- _Requirement_: The reader should set down exactly the lines from the one containing "recoloured: WHITE BOOK" through the last line of the material, omitting every picture.

- _Material provided_:
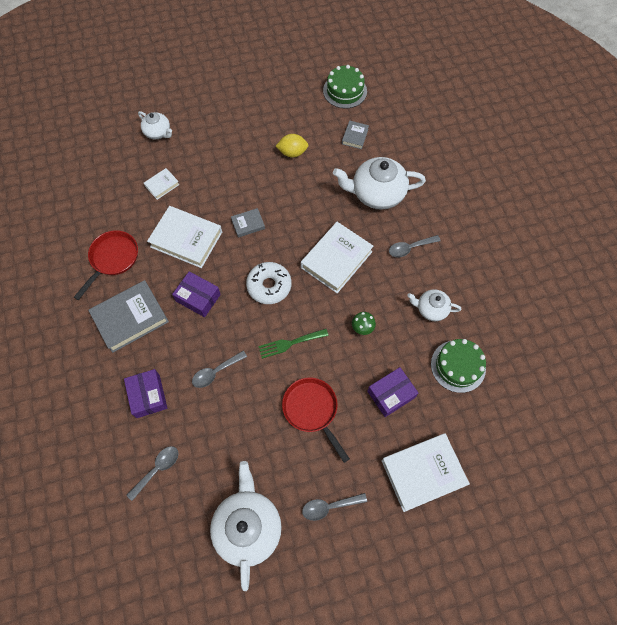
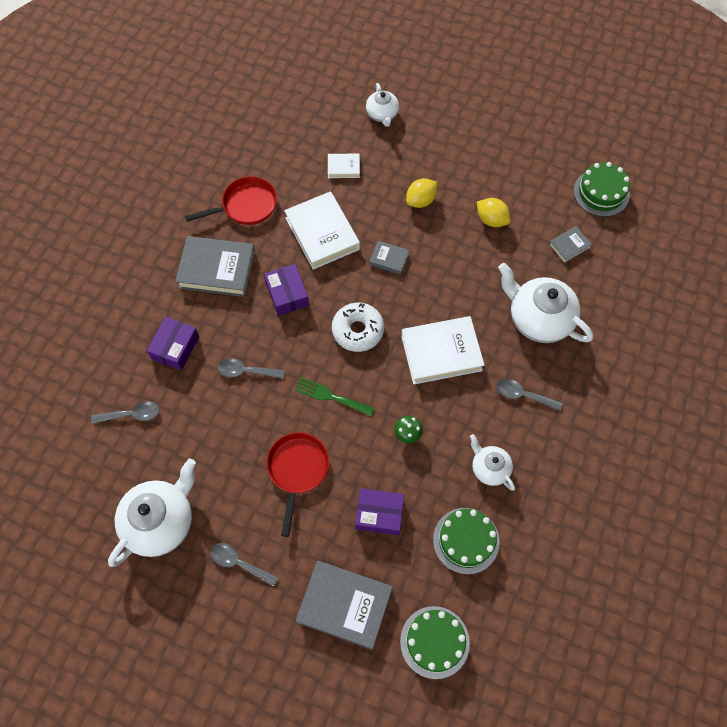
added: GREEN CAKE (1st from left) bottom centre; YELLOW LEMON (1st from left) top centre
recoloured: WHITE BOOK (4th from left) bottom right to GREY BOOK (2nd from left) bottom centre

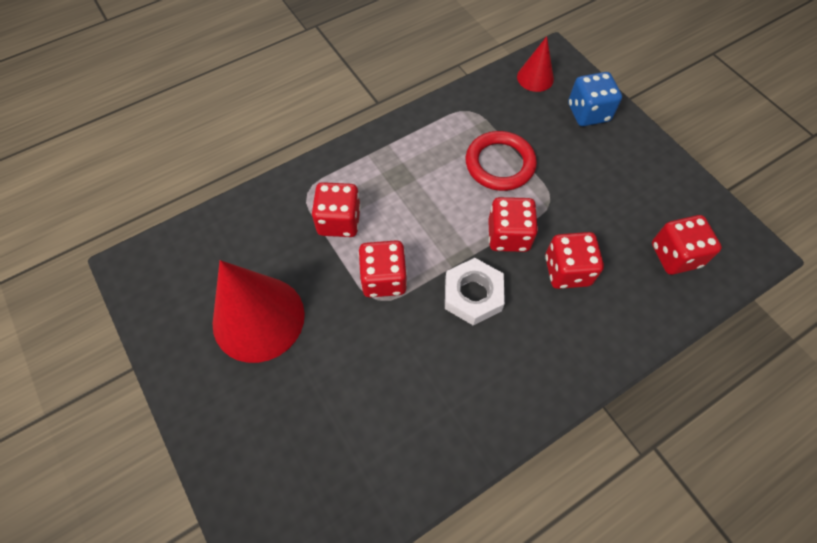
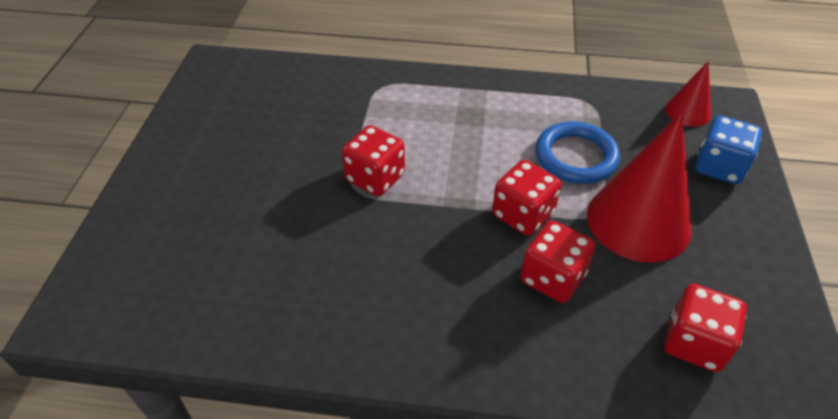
removed: RED DICE (1st from left) centre; WHITE NUT centre
moved: RED CONE (1st from left) middle left to middle right
recoloured: RED RING top centre to BLUE RING middle right

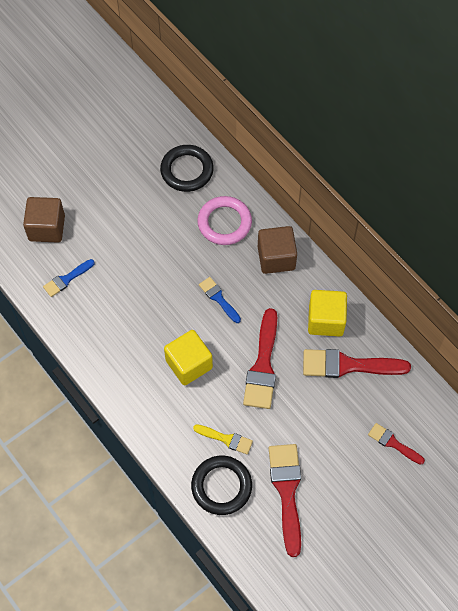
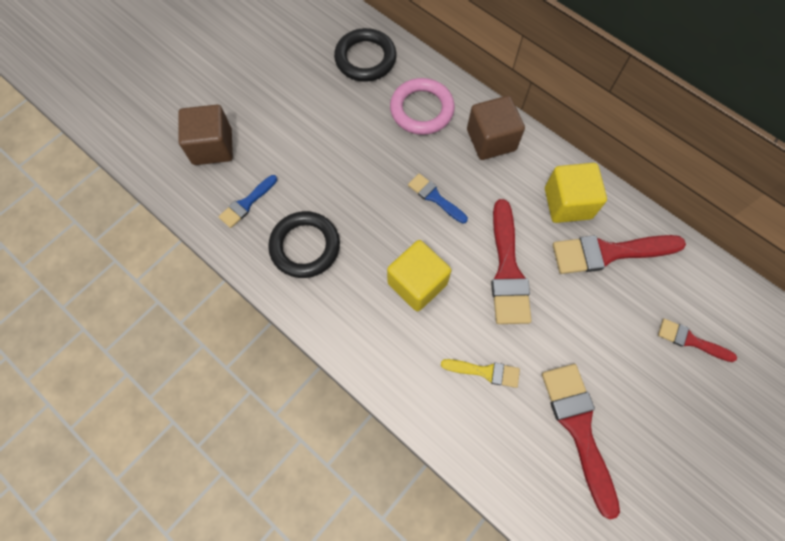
moved: BLACK RING (2nd from left in the first image) bottom centre to BLACK RING (1st from left) centre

- _Task output_:
recoloured: WHITE BOOK (4th from left) bottom right to GREY BOOK (2nd from left) bottom centre

removed: RED DICE (1st from left) centre; WHITE NUT centre
moved: RED CONE (1st from left) middle left to middle right
recoloured: RED RING top centre to BLUE RING middle right

moved: BLACK RING (2nd from left in the first image) bottom centre to BLACK RING (1st from left) centre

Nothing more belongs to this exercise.